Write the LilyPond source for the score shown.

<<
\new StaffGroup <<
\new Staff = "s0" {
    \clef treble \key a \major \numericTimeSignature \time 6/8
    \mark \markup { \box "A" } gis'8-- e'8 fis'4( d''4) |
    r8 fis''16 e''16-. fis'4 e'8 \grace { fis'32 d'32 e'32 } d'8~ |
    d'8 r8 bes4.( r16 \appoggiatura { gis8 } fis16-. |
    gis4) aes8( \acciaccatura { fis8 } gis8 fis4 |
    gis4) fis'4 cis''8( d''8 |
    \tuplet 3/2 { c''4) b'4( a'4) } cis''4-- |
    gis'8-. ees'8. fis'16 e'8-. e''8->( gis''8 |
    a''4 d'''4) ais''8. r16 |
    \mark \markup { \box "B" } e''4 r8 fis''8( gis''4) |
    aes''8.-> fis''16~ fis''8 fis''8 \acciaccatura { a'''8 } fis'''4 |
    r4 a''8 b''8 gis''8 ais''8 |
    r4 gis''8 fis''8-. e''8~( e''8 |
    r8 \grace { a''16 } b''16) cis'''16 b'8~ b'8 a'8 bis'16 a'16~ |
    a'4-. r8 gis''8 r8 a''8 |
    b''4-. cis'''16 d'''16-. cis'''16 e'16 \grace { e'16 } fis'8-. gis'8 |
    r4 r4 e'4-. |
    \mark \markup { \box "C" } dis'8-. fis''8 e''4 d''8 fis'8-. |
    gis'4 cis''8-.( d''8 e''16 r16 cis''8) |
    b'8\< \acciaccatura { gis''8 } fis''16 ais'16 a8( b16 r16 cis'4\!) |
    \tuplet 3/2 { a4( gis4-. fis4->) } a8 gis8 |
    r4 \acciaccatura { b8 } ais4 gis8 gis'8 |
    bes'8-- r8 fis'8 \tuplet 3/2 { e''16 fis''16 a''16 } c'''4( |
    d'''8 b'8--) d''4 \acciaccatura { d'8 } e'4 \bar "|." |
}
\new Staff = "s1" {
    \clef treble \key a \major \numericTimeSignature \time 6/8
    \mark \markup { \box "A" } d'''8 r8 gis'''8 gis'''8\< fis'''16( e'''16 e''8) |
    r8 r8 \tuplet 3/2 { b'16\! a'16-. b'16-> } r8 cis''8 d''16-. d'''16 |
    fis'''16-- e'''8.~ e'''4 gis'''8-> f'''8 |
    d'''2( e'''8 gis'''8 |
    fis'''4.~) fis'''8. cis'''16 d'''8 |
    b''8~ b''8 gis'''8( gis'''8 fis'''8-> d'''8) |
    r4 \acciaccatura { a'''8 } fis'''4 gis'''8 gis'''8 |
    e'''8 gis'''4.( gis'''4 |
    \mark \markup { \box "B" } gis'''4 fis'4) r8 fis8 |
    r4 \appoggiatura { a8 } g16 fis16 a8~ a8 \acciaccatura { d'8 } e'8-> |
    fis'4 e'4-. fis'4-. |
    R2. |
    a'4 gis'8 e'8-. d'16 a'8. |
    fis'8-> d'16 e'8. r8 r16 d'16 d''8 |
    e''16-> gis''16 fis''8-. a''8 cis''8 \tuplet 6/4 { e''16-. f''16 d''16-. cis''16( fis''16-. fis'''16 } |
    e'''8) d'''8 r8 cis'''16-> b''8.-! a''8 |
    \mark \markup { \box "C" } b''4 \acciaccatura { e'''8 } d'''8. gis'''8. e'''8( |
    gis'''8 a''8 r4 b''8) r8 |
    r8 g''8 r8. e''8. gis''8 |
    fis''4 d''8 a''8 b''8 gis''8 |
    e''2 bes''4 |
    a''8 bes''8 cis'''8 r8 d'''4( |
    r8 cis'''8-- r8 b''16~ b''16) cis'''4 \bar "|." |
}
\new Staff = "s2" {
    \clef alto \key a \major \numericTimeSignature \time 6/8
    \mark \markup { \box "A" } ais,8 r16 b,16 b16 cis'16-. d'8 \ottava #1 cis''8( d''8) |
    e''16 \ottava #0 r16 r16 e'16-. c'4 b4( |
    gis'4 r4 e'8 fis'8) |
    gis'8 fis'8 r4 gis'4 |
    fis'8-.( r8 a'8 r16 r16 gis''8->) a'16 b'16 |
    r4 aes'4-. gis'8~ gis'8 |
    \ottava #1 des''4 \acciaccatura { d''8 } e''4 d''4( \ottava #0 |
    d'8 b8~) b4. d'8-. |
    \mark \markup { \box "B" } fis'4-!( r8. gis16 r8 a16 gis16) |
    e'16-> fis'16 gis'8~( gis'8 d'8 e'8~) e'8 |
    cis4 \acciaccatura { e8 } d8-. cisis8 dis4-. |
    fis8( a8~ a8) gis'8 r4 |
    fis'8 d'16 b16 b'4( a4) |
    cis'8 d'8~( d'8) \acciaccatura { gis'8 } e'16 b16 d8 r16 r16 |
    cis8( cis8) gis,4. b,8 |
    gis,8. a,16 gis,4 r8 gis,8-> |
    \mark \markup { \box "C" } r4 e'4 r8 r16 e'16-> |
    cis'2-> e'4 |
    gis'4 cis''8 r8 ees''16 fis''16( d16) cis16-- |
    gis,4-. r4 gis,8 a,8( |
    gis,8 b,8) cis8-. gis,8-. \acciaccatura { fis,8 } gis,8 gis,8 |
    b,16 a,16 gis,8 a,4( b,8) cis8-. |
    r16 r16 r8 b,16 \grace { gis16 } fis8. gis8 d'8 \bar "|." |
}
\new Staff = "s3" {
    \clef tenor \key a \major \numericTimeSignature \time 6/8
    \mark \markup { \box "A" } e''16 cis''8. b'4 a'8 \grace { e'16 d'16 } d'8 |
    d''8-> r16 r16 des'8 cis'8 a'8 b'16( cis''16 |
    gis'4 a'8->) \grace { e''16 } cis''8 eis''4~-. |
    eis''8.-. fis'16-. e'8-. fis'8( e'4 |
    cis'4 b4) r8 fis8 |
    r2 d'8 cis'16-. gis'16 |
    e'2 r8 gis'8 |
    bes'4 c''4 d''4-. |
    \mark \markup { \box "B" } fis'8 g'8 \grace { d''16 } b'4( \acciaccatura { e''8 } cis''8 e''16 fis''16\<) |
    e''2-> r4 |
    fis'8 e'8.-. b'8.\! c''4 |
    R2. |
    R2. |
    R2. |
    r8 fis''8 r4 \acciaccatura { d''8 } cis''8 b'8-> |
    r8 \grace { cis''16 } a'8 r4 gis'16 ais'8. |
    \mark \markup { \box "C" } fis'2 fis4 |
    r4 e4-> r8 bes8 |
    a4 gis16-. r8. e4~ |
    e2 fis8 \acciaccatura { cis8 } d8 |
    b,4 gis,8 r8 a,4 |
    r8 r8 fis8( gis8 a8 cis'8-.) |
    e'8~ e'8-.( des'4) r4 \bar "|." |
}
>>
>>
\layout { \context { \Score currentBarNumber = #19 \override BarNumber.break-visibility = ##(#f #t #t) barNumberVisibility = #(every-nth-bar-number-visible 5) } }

.....

How many lines in the records above contain the string "major"? Give only the number.

# Expected output:
4